Reading the records below, find how many lines include the word "LOAD" and give that number alone.

___ The records ___

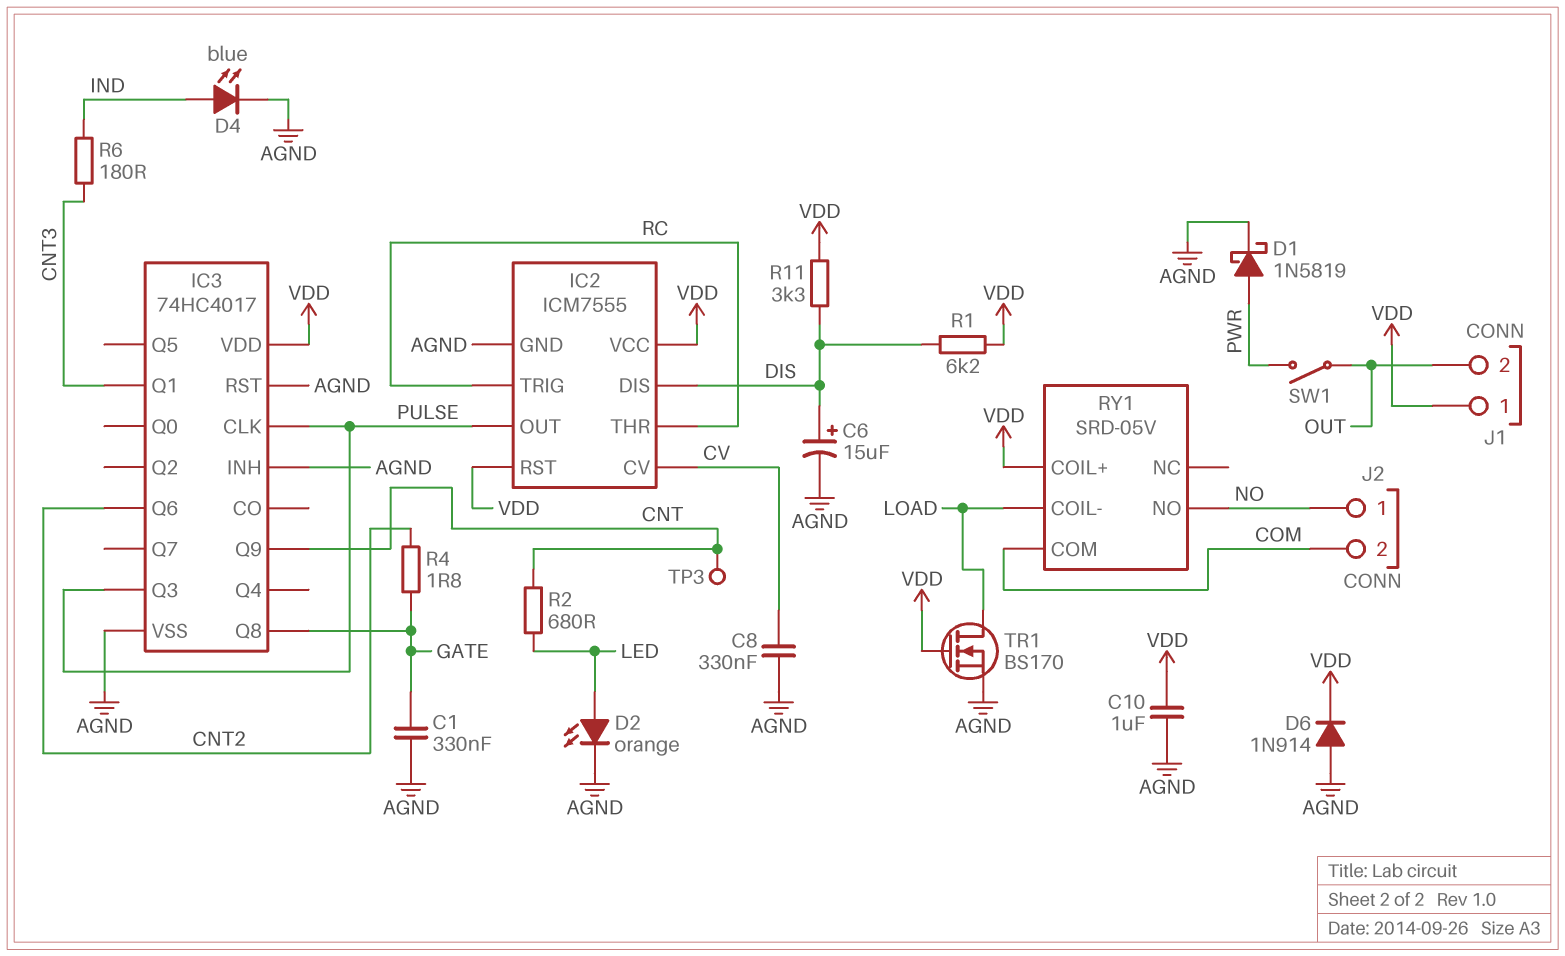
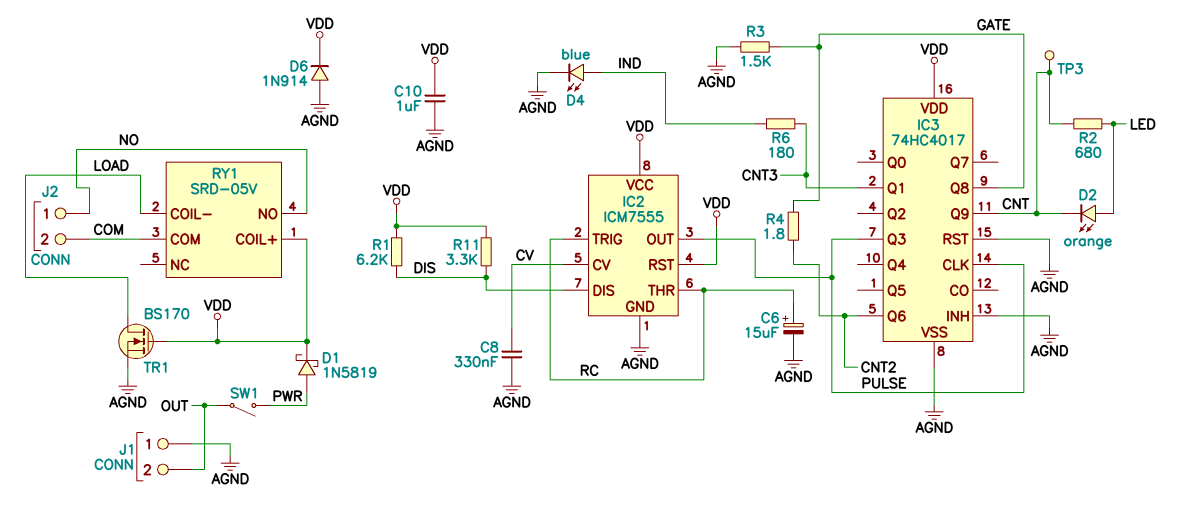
C1: 330nF (AGND, GATE) -> none
C6: 15uF (plus DIS, minus AGND) -> 15uF (plus RC, minus AGND)
D1: schottky 1N5819 (A PWR, K AGND) -> schottky 1N5819 (A PWR, K VDD)
D2: LED orange (A LED, K AGND) -> LED orange (A LED, K CNT)
J1 pin 1: VDD -> AGND
R3: none -> 1.5k (AGND, GATE)

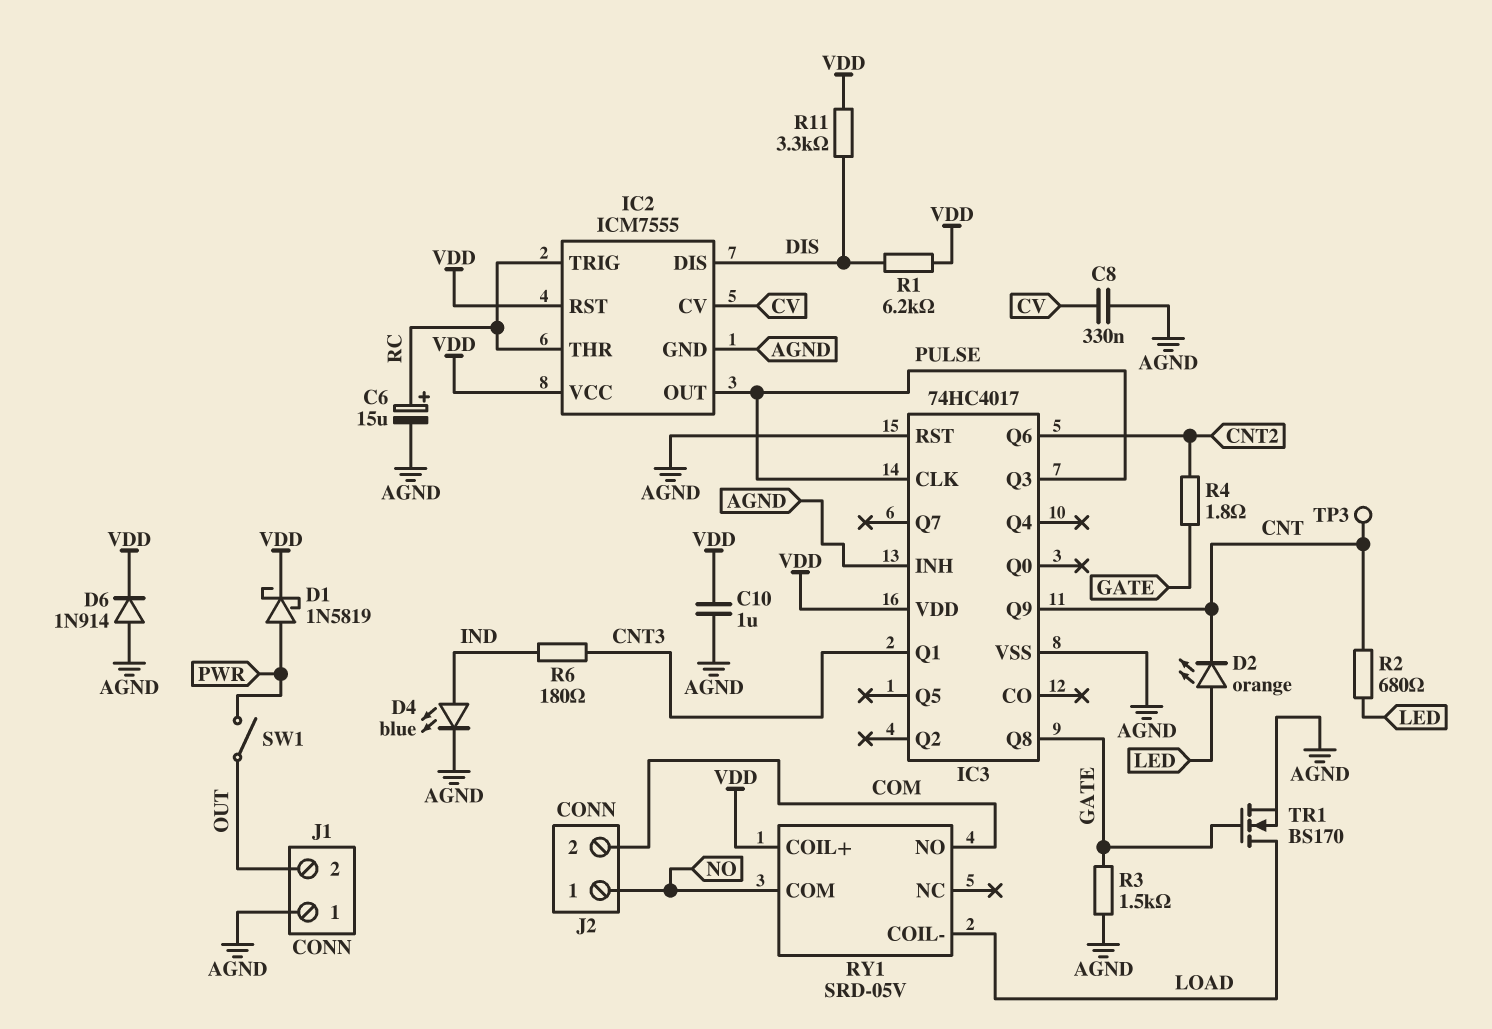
RY1 pin COM: COM -> NO
RY1 pin NO: NO -> COM
TR1: NMOS BS170 (G VDD, D LOAD, S AGND) -> NMOS BS170 (G GATE, D LOAD, S AGND)

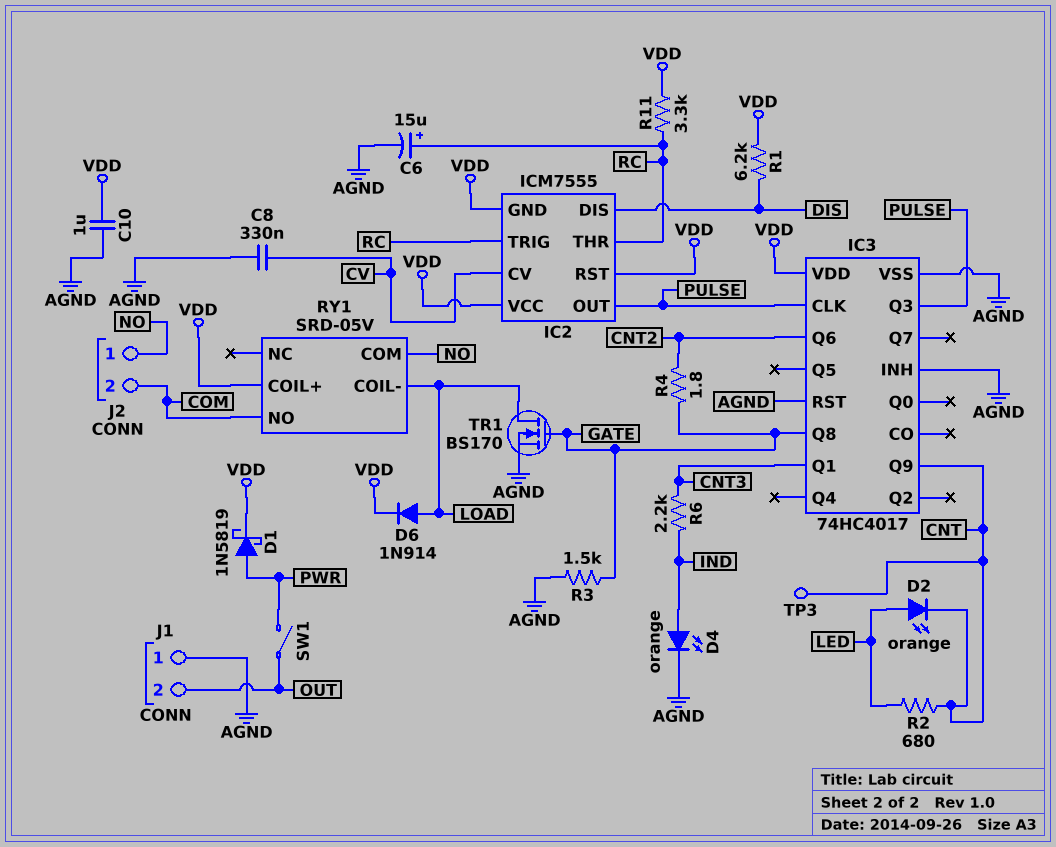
D4: LED blue (A IND, K AGND) -> LED orange (A IND, K AGND)
D6: diode 1N914 (A AGND, K VDD) -> diode 1N914 (A LOAD, K VDD)
IC2 pin GND: AGND -> VDD
R6: 180 (CNT3, IND) -> 2.2k (CNT3, IND)
R11: 3.3k (DIS, VDD) -> 3.3k (RC, VDD)

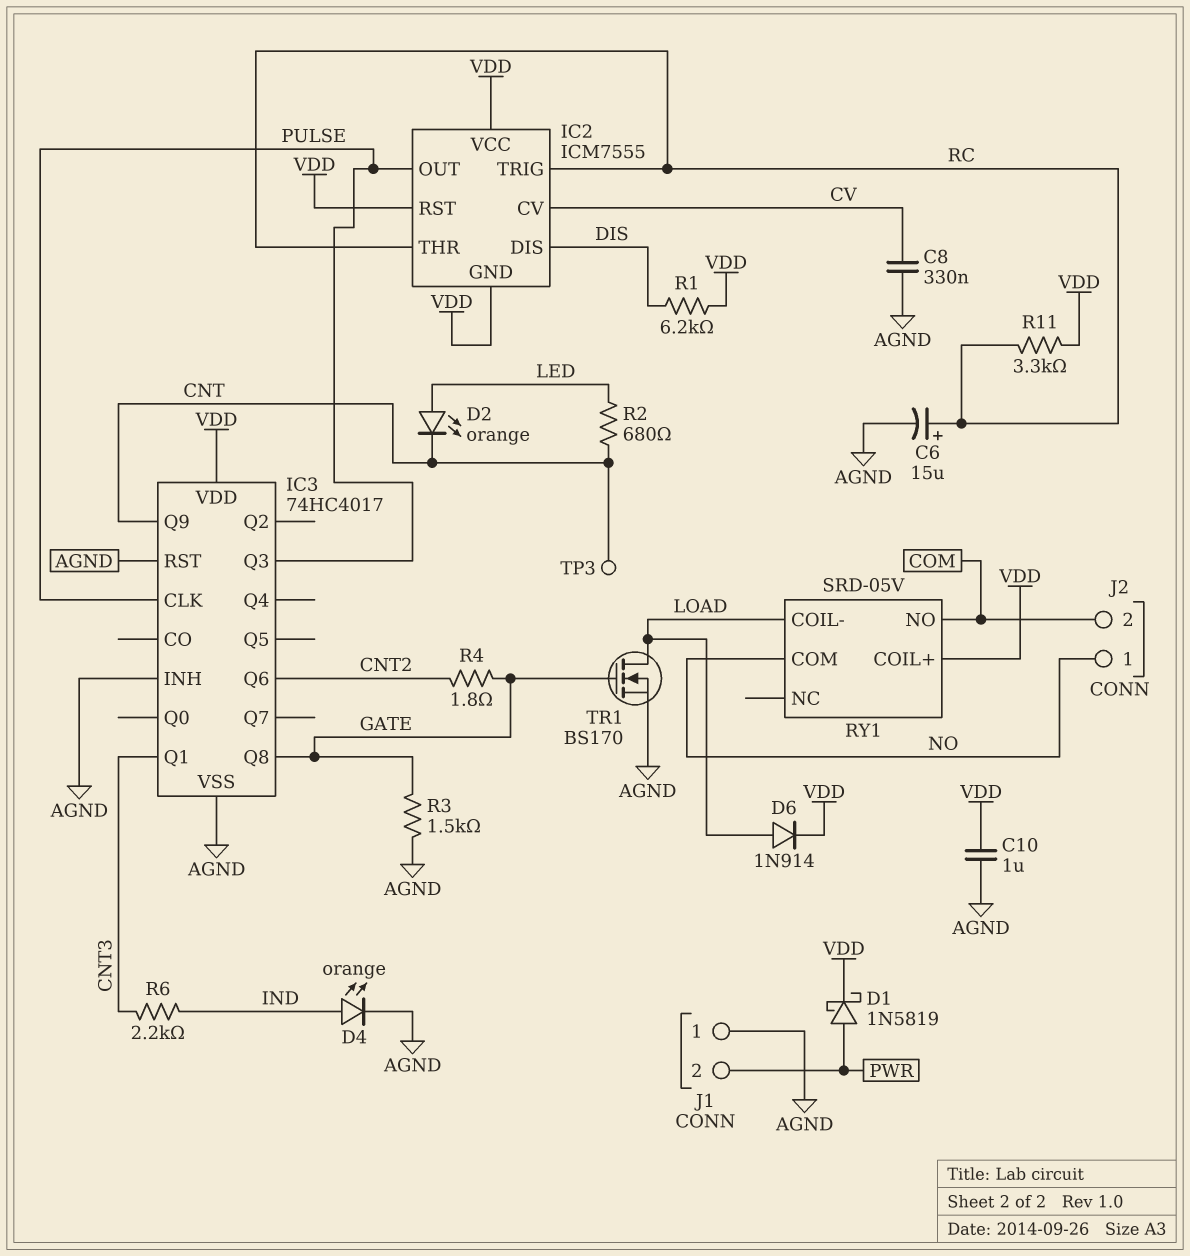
J1 pin 2: OUT -> PWR
SW1: switch (OUT, PWR) -> none

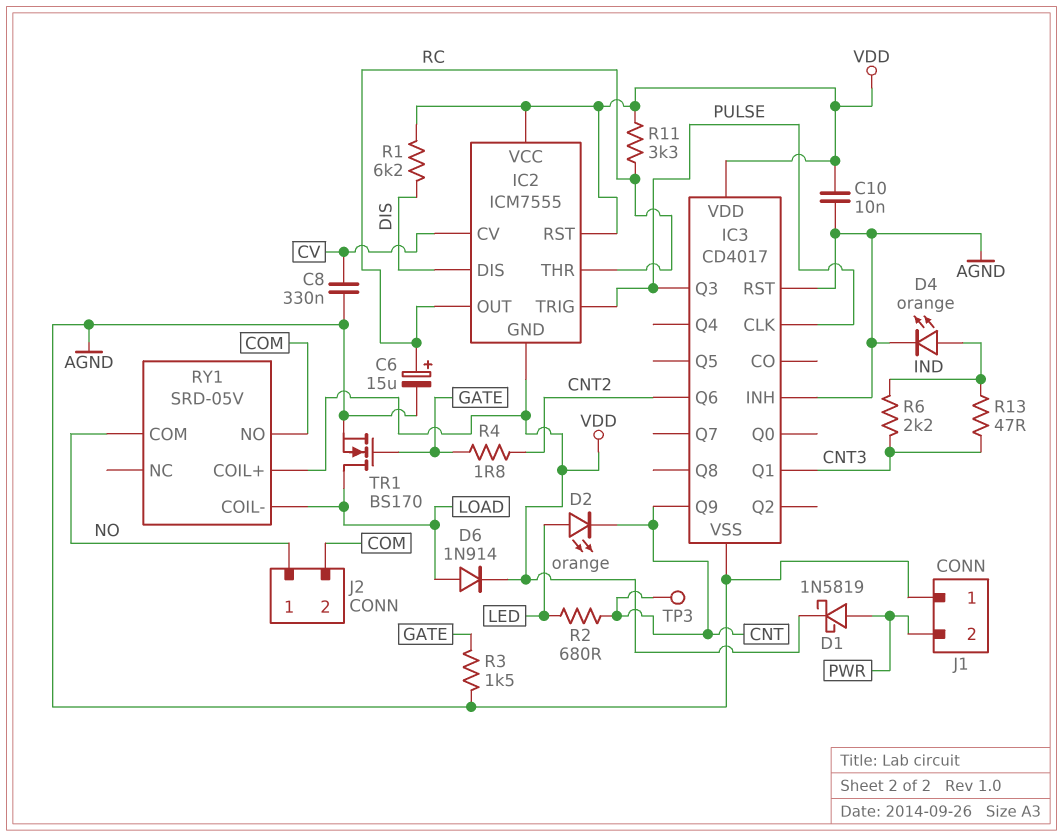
C10: 1uF (AGND, VDD) -> 10nF (AGND, VDD)
IC2 pin OUT: PULSE -> RC
IC2 pin TRIG: RC -> PULSE
IC3: 74HC4017 -> CD4017
IC3 pin Q8: GATE -> none
R13: none -> 47 (CNT3, IND)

___

Answer box:
2